GIVEN DATA:
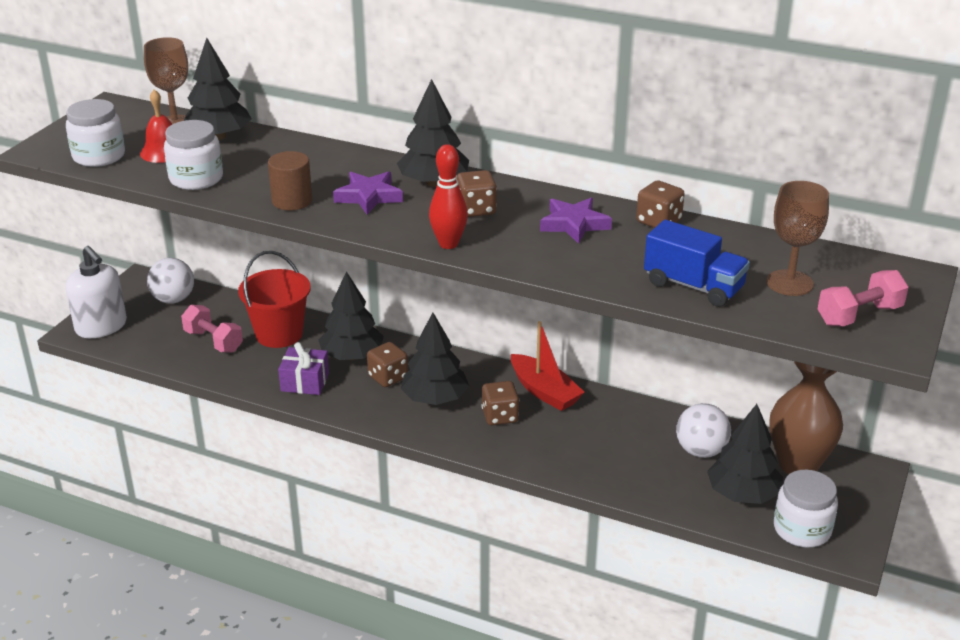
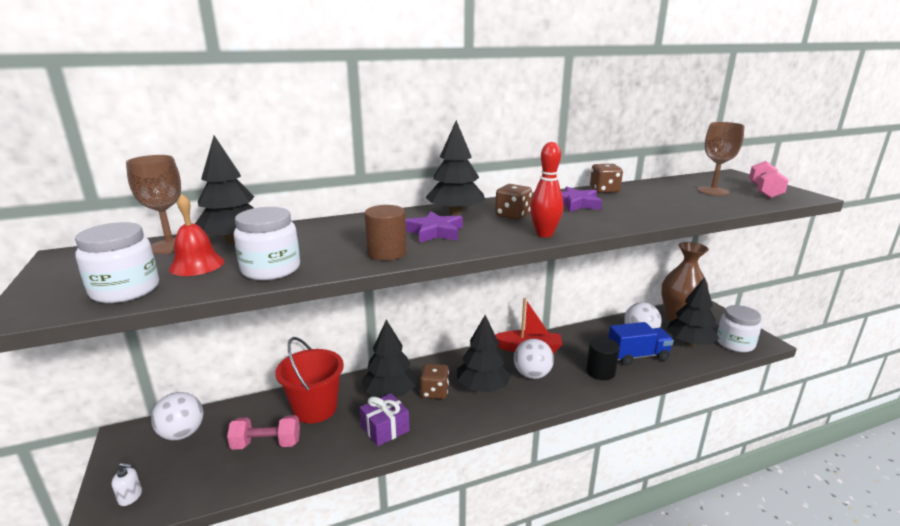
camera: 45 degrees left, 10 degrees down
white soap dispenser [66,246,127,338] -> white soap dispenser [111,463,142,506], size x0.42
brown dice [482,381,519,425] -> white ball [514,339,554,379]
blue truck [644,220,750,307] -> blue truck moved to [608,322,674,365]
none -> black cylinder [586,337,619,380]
---
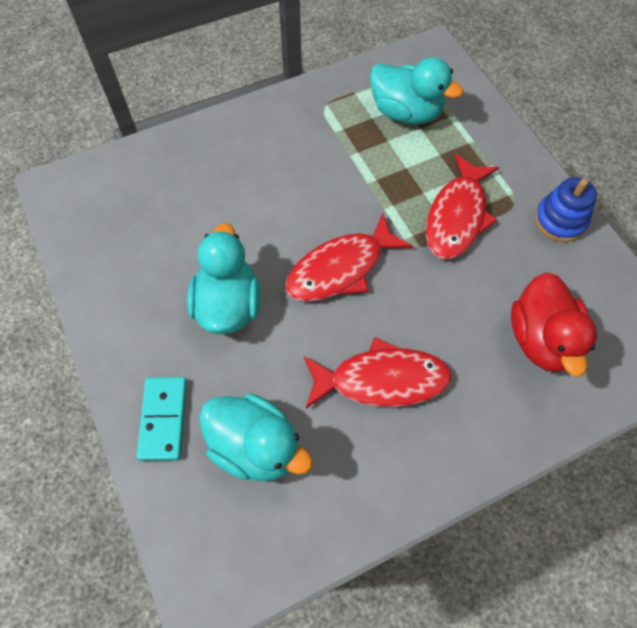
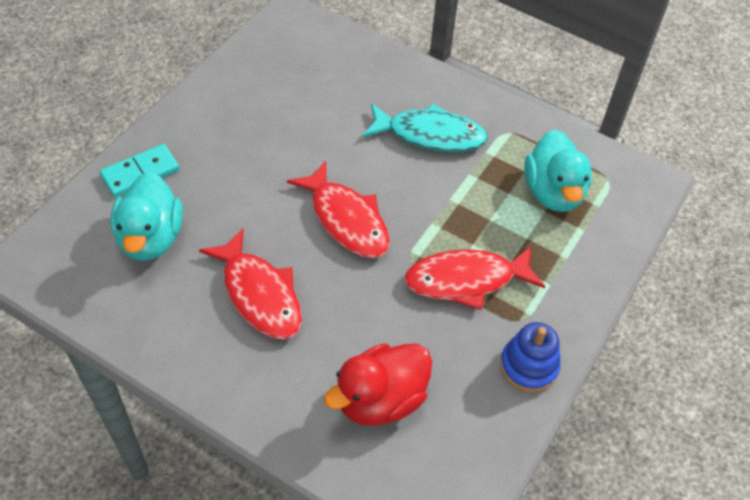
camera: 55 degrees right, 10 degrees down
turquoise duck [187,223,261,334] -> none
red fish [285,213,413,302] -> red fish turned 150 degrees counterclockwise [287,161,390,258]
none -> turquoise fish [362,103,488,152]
---
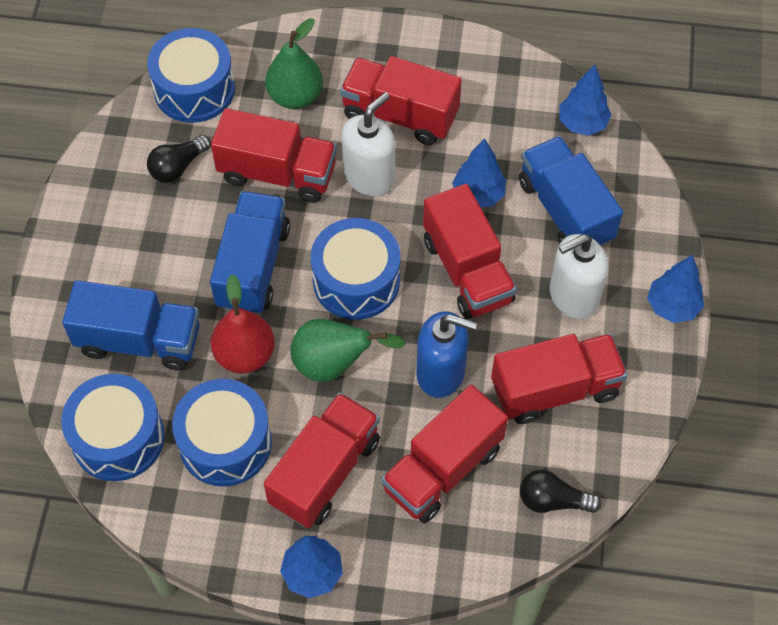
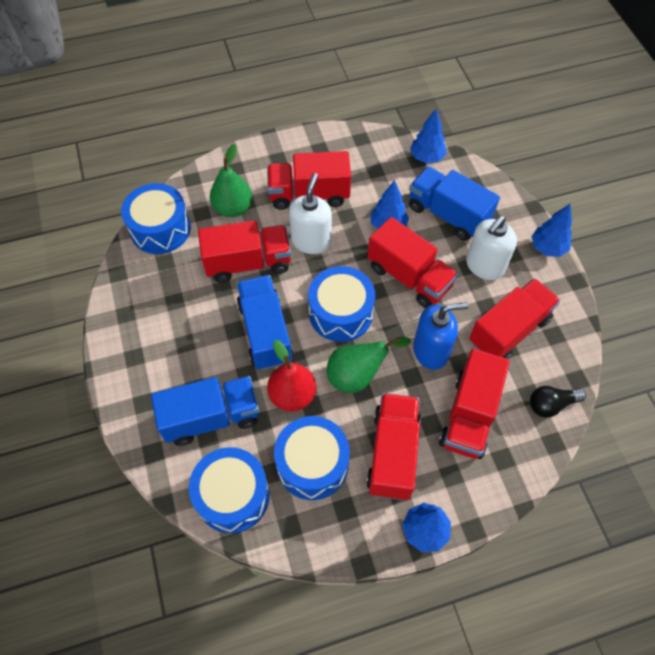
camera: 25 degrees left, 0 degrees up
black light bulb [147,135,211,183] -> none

EXERCISE PROMPT: From the data above, reproduce word for word the lines running from the line with "white soap dispenser [66,246,127,338]" to the line with "none -> black cylinder [586,337,619,380]", ends included.

RESULT OF THIS EXERCISE:
white soap dispenser [66,246,127,338] -> white soap dispenser [111,463,142,506], size x0.42
brown dice [482,381,519,425] -> white ball [514,339,554,379]
blue truck [644,220,750,307] -> blue truck moved to [608,322,674,365]
none -> black cylinder [586,337,619,380]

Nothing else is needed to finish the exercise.